Stored data entries
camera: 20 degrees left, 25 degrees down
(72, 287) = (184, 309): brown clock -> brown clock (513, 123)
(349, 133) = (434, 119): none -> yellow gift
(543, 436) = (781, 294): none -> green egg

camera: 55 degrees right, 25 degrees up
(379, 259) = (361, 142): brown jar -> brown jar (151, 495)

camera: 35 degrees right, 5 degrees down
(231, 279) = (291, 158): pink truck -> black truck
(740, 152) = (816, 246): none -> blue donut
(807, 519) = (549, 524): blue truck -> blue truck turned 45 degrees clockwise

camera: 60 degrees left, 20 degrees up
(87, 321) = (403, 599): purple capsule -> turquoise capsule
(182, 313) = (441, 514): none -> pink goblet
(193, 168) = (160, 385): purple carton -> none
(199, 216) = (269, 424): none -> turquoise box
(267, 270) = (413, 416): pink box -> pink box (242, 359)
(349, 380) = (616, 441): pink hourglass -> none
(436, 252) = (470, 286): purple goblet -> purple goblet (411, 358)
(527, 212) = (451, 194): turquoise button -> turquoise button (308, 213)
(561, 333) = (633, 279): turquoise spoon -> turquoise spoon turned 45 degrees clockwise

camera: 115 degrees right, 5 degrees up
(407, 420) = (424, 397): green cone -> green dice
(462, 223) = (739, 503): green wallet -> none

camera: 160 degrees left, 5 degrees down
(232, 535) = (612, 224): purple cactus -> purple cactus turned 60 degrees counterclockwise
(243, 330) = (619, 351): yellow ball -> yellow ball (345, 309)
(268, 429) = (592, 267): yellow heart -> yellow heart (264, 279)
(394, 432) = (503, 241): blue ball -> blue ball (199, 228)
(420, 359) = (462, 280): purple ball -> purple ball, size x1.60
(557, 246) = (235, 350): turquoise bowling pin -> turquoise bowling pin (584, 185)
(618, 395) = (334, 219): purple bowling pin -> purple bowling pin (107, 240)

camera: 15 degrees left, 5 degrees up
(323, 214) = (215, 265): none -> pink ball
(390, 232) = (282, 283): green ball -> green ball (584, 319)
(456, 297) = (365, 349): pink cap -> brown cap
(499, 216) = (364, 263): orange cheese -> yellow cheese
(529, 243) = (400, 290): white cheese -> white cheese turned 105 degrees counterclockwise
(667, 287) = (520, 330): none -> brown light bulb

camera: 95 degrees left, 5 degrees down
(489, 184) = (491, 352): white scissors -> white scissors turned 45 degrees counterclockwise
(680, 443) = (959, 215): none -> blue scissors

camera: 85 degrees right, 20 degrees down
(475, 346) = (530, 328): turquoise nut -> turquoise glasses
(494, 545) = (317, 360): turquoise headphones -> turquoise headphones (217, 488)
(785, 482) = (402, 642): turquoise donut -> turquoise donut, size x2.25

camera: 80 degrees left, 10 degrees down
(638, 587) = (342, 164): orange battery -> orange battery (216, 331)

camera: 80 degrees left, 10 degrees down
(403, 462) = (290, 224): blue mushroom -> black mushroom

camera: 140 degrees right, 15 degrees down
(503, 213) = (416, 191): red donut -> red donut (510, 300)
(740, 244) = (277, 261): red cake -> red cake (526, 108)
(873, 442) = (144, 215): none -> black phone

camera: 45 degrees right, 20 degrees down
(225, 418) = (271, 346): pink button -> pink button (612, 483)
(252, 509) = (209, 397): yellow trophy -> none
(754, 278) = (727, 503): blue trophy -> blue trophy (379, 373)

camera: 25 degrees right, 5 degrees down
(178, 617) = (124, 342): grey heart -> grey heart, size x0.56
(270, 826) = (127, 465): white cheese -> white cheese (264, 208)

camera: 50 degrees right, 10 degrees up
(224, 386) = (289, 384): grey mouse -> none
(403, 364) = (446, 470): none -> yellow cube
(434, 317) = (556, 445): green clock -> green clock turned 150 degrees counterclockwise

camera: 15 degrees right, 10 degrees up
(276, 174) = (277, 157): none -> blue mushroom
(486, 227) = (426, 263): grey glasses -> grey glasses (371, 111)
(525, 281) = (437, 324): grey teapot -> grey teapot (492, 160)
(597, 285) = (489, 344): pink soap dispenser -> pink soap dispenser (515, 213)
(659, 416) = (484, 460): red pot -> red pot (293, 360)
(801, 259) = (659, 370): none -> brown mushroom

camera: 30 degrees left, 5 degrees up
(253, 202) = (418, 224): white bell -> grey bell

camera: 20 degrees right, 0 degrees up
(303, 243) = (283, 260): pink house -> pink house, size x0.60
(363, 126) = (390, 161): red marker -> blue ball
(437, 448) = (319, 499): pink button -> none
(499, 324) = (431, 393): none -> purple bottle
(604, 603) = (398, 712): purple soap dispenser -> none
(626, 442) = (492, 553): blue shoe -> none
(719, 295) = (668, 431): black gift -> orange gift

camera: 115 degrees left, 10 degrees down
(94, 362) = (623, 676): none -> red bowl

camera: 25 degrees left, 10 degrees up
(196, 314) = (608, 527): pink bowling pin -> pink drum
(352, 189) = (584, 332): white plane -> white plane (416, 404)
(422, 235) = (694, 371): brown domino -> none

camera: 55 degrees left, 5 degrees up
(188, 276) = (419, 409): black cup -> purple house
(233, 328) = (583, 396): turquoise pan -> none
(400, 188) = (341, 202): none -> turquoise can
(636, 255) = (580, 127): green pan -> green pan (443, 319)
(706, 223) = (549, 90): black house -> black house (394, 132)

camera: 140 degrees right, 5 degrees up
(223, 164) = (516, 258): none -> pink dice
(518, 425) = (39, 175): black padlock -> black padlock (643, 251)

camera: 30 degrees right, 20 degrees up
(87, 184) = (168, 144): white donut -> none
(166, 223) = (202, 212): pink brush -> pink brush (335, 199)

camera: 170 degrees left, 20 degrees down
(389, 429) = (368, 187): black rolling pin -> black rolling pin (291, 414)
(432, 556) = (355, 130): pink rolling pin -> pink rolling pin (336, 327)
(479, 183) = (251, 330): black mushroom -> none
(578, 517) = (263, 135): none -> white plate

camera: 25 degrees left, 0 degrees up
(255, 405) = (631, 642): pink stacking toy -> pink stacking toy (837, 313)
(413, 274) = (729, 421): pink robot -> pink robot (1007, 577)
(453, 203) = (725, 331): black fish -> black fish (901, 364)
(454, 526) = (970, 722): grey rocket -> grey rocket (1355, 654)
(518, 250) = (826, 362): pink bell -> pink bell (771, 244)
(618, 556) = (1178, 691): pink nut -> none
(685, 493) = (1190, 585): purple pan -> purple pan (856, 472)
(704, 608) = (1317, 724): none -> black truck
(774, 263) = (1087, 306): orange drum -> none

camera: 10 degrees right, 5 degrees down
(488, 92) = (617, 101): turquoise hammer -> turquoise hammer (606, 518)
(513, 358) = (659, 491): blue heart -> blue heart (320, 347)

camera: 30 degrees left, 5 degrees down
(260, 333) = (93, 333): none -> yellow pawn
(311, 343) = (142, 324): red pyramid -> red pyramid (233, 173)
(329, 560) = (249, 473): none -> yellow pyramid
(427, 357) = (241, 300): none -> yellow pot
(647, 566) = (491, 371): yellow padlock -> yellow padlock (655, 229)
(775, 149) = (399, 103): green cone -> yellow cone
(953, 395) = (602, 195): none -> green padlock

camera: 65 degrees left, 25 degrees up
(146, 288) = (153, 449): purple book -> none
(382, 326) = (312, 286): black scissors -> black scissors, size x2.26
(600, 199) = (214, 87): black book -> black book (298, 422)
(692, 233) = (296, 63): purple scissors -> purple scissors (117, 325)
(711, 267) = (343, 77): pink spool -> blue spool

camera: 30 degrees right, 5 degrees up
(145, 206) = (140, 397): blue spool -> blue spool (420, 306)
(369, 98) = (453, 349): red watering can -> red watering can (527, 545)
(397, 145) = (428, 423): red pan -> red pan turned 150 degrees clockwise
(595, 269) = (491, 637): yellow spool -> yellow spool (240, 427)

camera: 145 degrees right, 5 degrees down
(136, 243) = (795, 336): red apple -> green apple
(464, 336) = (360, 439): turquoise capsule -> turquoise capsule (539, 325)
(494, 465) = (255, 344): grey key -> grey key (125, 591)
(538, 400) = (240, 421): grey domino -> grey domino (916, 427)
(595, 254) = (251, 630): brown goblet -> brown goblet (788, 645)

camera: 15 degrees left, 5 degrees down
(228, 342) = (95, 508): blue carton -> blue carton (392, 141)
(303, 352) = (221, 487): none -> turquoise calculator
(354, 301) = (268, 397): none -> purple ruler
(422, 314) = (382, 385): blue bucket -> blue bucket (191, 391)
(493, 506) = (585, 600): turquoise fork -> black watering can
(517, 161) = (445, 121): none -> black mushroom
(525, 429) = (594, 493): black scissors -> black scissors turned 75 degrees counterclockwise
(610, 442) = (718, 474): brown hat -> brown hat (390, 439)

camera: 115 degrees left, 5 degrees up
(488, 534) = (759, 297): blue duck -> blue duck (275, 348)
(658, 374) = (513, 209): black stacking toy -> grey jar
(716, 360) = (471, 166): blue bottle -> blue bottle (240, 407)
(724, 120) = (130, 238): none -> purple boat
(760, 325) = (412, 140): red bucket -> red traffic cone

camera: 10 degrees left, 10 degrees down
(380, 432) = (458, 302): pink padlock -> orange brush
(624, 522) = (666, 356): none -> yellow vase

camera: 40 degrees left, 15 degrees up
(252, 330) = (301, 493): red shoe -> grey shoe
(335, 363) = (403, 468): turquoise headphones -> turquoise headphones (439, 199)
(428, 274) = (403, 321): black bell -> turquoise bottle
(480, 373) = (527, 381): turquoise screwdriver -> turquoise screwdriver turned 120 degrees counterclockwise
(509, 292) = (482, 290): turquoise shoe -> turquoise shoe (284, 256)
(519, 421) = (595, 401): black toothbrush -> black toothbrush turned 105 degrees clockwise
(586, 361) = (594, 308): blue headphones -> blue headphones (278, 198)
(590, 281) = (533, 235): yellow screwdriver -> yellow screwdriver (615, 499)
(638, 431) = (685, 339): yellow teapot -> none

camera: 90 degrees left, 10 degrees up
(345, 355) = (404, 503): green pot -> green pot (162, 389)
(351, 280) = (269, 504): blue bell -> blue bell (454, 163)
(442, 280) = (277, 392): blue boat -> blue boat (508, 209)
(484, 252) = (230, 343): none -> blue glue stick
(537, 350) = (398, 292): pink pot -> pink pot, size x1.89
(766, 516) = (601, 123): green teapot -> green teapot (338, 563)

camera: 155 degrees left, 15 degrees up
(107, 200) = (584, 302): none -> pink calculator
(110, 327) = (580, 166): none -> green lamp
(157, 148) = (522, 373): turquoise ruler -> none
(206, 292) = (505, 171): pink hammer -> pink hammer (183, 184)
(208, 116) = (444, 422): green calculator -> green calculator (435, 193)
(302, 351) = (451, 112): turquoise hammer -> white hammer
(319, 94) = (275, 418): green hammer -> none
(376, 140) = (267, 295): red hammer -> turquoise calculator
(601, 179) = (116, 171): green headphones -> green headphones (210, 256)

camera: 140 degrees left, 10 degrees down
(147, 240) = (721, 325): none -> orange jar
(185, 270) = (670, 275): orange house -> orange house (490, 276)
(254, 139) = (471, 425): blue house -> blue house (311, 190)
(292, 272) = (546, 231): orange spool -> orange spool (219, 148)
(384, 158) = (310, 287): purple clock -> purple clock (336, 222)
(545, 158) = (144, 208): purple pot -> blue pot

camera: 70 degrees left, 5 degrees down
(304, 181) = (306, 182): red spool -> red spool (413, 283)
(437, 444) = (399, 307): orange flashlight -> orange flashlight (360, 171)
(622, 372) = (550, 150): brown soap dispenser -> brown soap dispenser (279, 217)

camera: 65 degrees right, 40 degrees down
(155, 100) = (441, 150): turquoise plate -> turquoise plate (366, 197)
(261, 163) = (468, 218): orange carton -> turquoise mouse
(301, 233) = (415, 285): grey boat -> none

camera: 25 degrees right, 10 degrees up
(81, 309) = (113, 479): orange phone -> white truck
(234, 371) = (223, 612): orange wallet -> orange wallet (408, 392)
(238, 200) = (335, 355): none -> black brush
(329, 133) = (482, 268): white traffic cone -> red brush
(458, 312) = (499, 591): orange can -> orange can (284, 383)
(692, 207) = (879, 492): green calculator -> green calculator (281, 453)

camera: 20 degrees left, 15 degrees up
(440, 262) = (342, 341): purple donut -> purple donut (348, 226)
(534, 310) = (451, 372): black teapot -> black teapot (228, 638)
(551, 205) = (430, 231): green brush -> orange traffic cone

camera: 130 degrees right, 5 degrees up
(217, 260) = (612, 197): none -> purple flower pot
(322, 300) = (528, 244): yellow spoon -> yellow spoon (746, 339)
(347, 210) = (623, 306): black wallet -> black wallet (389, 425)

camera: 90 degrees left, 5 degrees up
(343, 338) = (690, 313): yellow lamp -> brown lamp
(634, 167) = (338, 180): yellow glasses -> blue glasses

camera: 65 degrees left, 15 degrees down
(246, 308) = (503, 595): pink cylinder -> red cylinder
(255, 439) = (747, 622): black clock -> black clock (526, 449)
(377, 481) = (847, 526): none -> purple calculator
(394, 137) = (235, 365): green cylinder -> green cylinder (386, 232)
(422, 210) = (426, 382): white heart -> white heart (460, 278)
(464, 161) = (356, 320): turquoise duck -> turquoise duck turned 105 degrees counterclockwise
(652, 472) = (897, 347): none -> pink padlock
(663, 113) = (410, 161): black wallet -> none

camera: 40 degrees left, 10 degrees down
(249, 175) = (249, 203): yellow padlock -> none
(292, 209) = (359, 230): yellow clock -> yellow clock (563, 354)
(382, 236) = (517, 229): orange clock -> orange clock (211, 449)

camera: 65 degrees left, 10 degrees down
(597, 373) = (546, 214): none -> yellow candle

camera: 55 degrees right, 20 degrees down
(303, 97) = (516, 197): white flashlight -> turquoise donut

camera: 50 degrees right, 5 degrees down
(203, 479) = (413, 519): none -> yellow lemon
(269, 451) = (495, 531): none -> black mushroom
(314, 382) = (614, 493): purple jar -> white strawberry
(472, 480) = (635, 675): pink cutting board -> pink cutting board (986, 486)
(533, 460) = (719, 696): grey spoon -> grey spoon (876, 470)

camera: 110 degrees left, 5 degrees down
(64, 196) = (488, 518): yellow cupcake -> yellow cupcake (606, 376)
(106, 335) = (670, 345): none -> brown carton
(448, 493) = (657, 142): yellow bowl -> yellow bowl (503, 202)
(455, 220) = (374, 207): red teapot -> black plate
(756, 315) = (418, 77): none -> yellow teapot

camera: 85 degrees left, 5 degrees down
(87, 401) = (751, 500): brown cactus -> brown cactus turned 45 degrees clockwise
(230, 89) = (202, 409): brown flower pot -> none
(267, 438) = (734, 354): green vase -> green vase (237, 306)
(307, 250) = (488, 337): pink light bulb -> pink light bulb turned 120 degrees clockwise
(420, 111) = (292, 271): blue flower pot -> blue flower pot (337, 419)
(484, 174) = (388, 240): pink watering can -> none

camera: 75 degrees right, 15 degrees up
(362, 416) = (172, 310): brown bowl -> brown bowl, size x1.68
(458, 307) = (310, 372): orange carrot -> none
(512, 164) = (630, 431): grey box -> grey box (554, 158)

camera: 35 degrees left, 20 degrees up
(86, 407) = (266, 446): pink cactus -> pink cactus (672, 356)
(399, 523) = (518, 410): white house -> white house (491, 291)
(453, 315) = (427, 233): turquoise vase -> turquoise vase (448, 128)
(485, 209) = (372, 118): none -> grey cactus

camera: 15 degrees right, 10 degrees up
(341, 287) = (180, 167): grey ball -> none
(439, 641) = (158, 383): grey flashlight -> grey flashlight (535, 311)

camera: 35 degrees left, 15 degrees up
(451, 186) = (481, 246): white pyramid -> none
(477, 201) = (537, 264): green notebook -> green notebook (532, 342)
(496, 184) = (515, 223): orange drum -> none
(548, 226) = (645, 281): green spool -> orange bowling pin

Exercise aim: Return exactly what appears above, from the first line of the entries to the line with "(462, 223) = (739, 503): green wallet -> none", inclusive.

Reply to the task:
camera: 20 degrees left, 25 degrees down
(72, 287) = (184, 309): brown clock -> brown clock (513, 123)
(349, 133) = (434, 119): none -> yellow gift
(543, 436) = (781, 294): none -> green egg

camera: 55 degrees right, 25 degrees up
(379, 259) = (361, 142): brown jar -> brown jar (151, 495)

camera: 35 degrees right, 5 degrees down
(231, 279) = (291, 158): pink truck -> black truck
(740, 152) = (816, 246): none -> blue donut
(807, 519) = (549, 524): blue truck -> blue truck turned 45 degrees clockwise

camera: 60 degrees left, 20 degrees up
(87, 321) = (403, 599): purple capsule -> turquoise capsule
(182, 313) = (441, 514): none -> pink goblet
(193, 168) = (160, 385): purple carton -> none
(199, 216) = (269, 424): none -> turquoise box
(267, 270) = (413, 416): pink box -> pink box (242, 359)
(349, 380) = (616, 441): pink hourglass -> none
(436, 252) = (470, 286): purple goblet -> purple goblet (411, 358)
(527, 212) = (451, 194): turquoise button -> turquoise button (308, 213)
(561, 333) = (633, 279): turquoise spoon -> turquoise spoon turned 45 degrees clockwise

camera: 115 degrees right, 5 degrees up
(407, 420) = (424, 397): green cone -> green dice
(462, 223) = (739, 503): green wallet -> none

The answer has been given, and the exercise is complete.